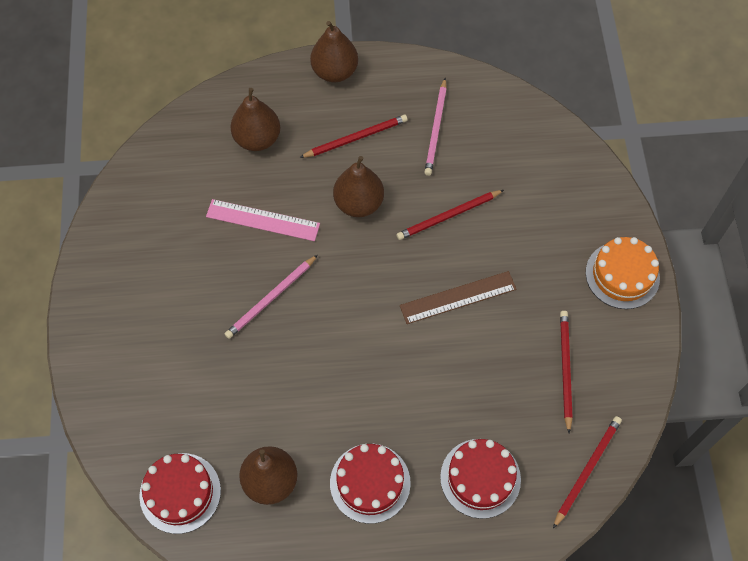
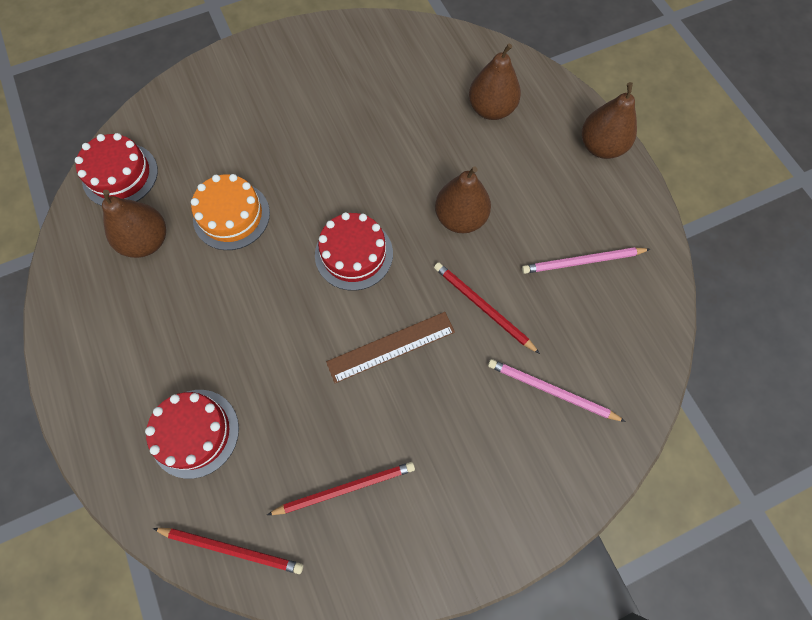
camera: 70 degrees right, 5 degrees up
(263, 220) = (407, 144): pink ruler -> none
(271, 298) = (328, 178): pink pencil -> pink pencil (551, 391)
(356, 138) = (534, 191): red pencil -> none
(370, 483) = (165, 327): red cake -> red cake (354, 254)
(458, 297) = (391, 347): brown ruler -> brown ruler turned 75 degrees counterclockwise
(622, 275) = (489, 523): orange cake -> orange cake (231, 215)

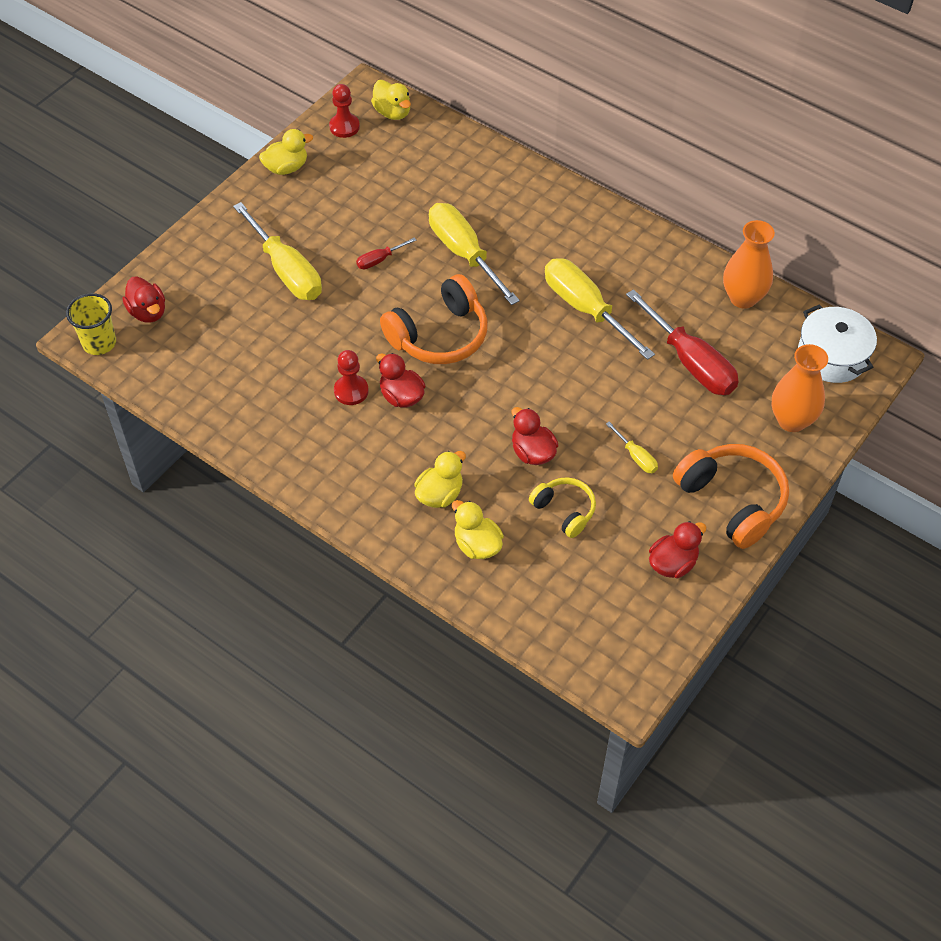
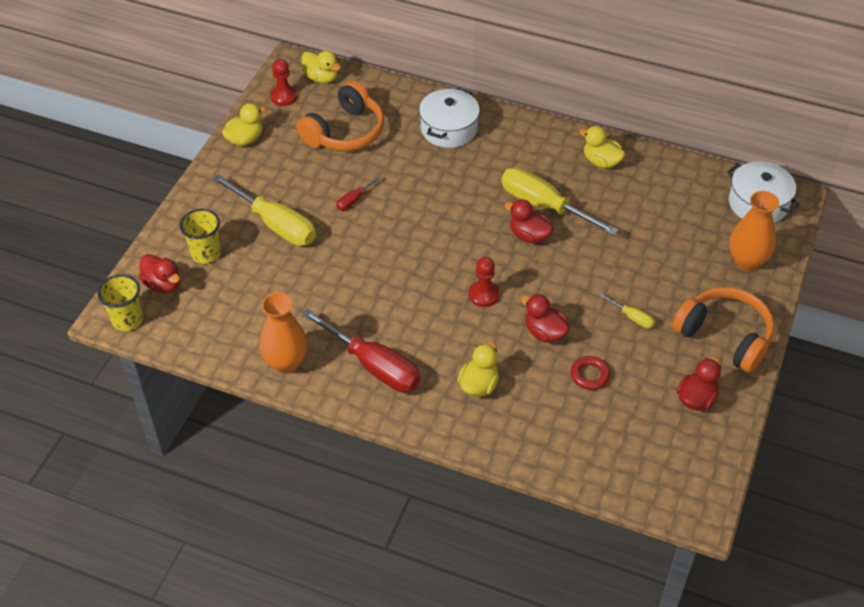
camera: 15 degrees left, 5 degrees down
(203, 287) = (206, 253): none -> yellow cup
(351, 391) = (369, 314): red pawn -> red pawn (483, 295)
(401, 396) = (415, 309): red duck -> red duck (529, 236)
(439, 335) = (429, 252): orange headphones -> orange headphones (345, 132)
(464, 254) = (425, 181): yellow screwdriver -> none
(477, 545) = (526, 420): yellow duck -> yellow duck (601, 162)
(512, 199) = (449, 129): none -> white pot
(564, 511) = (590, 375): yellow headphones -> red ring
(690, 362) = (646, 231): red screwdriver -> red screwdriver (373, 365)
(743, 298) = (669, 172): orange vase -> orange vase (286, 362)

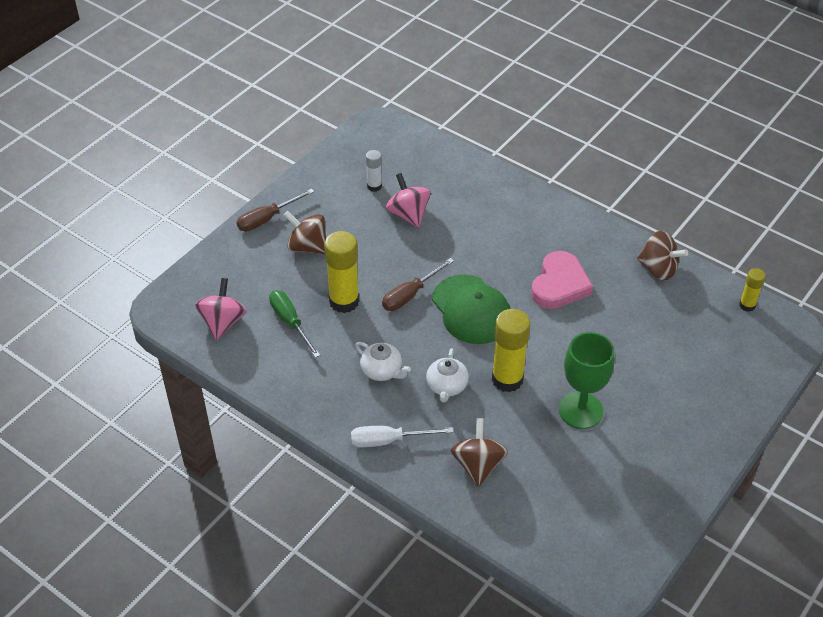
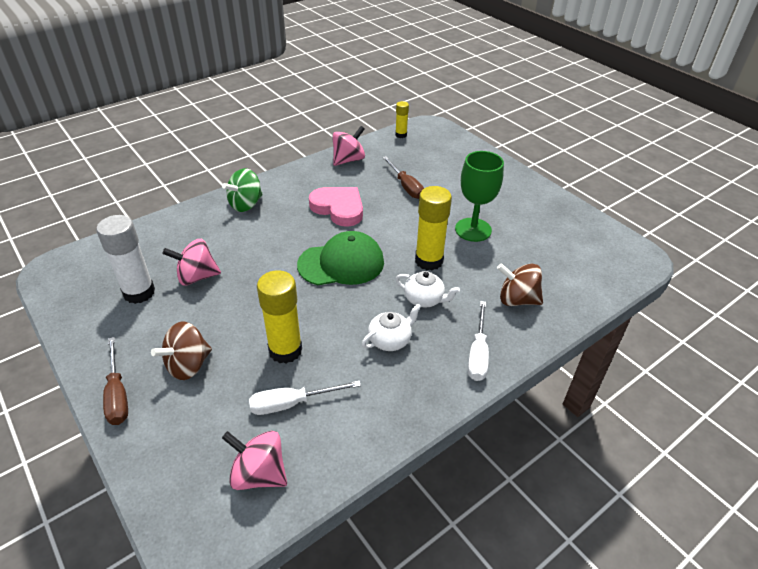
camera: 75 degrees left, 5 degrees down
(290, 322) = (292, 403): green screwdriver -> white screwdriver
(374, 186) = (139, 292): white glue stick -> white glue stick, size x1.86
(410, 294) = (302, 298): brown screwdriver -> brown screwdriver (406, 186)
(528, 211) = (246, 204): none -> green spinning top
(658, 269) = (348, 160): brown spinning top -> pink spinning top

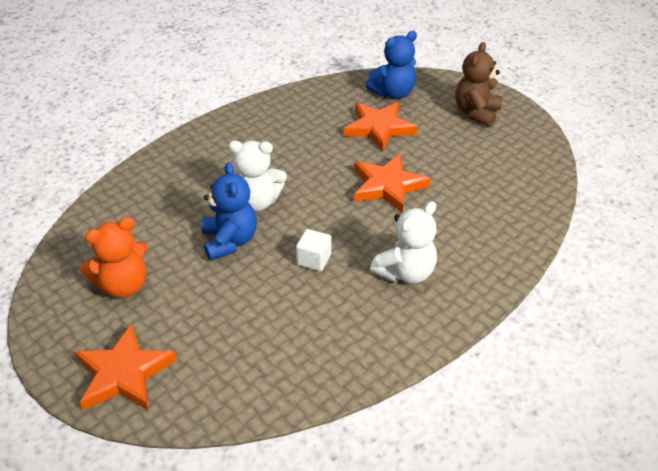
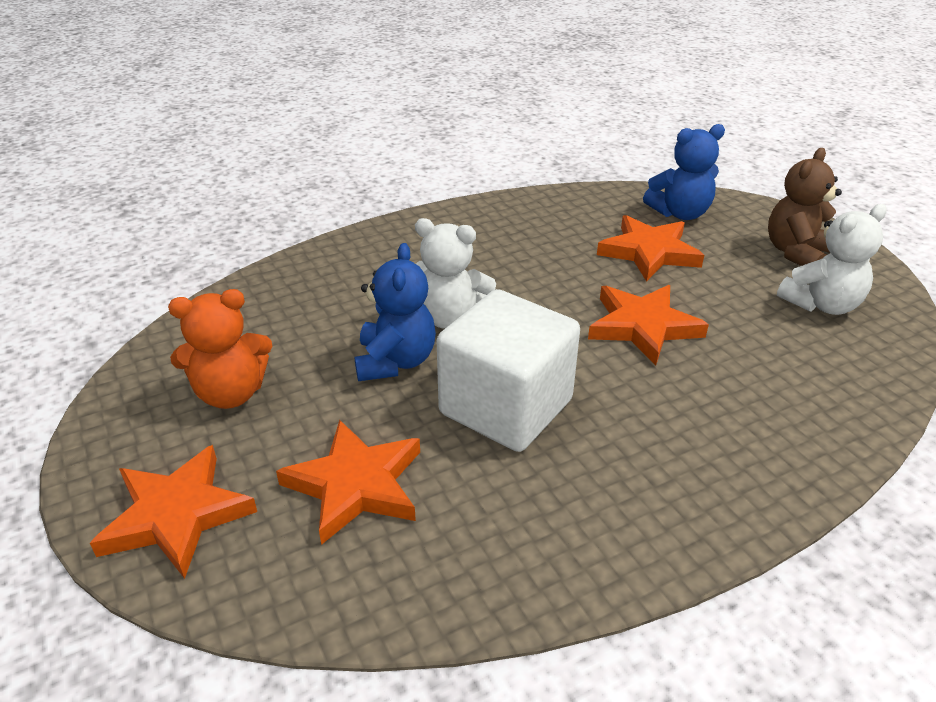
camera: 15 degrees right, 5 degrees down
(234, 330) = (356, 485): none -> orange star
(314, 259) = (506, 407): white cube -> white cube, size x2.43
(405, 272) = (640, 451): white teddy bear -> white teddy bear (821, 304)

▶ **What to work on**:
The expected output is each entry given again word for word, with pictures dropped.

▶ **Solution to the exercise**:
camera: 70 degrees right, 5 degrees up
(263, 220) = (407, 144): pink ruler -> none
(271, 298) = (328, 178): pink pencil -> pink pencil (551, 391)
(356, 138) = (534, 191): red pencil -> none
(370, 483) = (165, 327): red cake -> red cake (354, 254)
(458, 297) = (391, 347): brown ruler -> brown ruler turned 75 degrees counterclockwise
(622, 275) = (489, 523): orange cake -> orange cake (231, 215)

camera: 15 degrees left, 5 degrees down
(203, 287) = (206, 253): none -> yellow cup
(351, 391) = (369, 314): red pawn -> red pawn (483, 295)
(401, 396) = (415, 309): red duck -> red duck (529, 236)
(439, 335) = (429, 252): orange headphones -> orange headphones (345, 132)
(464, 254) = (425, 181): yellow screwdriver -> none
(477, 545) = (526, 420): yellow duck -> yellow duck (601, 162)
(512, 199) = (449, 129): none -> white pot
(564, 511) = (590, 375): yellow headphones -> red ring
(690, 362) = (646, 231): red screwdriver -> red screwdriver (373, 365)
(743, 298) = (669, 172): orange vase -> orange vase (286, 362)

camera: 75 degrees left, 5 degrees down
(290, 322) = (292, 403): green screwdriver -> white screwdriver
(374, 186) = (139, 292): white glue stick -> white glue stick, size x1.86
(410, 294) = (302, 298): brown screwdriver -> brown screwdriver (406, 186)
(528, 211) = (246, 204): none -> green spinning top
(658, 269) = (348, 160): brown spinning top -> pink spinning top

camera: 15 degrees right, 5 degrees down
(234, 330) = (356, 485): none -> orange star
(314, 259) = (506, 407): white cube -> white cube, size x2.43
(405, 272) = (640, 451): white teddy bear -> white teddy bear (821, 304)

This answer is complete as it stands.